## [What the task requires]
From the listing below, retype exactly the line holding "U1 pin SW: N4 -> N7", the line holding "U2: XOR 74HC86", and the lines between them; skip everything else.

## [Source material]
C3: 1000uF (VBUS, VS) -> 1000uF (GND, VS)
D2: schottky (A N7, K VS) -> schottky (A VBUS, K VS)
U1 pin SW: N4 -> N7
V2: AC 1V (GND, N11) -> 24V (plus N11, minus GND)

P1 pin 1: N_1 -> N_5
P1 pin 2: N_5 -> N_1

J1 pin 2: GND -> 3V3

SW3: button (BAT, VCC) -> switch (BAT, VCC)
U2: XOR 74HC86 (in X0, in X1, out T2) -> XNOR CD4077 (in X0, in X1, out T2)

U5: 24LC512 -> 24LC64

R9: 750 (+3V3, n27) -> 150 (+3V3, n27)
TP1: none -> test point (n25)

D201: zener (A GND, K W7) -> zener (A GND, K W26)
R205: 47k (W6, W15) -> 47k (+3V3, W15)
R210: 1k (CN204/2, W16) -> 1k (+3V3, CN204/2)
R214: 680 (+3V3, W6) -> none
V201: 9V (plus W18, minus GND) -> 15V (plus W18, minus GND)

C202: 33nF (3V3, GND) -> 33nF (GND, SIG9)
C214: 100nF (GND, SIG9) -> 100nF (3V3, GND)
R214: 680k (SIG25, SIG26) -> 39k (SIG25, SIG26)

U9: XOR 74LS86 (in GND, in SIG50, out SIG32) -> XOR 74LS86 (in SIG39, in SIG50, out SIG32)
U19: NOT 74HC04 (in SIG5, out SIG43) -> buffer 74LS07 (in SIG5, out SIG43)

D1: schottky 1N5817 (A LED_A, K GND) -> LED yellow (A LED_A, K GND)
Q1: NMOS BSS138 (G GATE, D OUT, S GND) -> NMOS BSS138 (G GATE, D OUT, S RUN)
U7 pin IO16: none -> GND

## [Reply]
U1 pin SW: N4 -> N7
V2: AC 1V (GND, N11) -> 24V (plus N11, minus GND)

P1 pin 1: N_1 -> N_5
P1 pin 2: N_5 -> N_1

J1 pin 2: GND -> 3V3

SW3: button (BAT, VCC) -> switch (BAT, VCC)
U2: XOR 74HC86 (in X0, in X1, out T2) -> XNOR CD4077 (in X0, in X1, out T2)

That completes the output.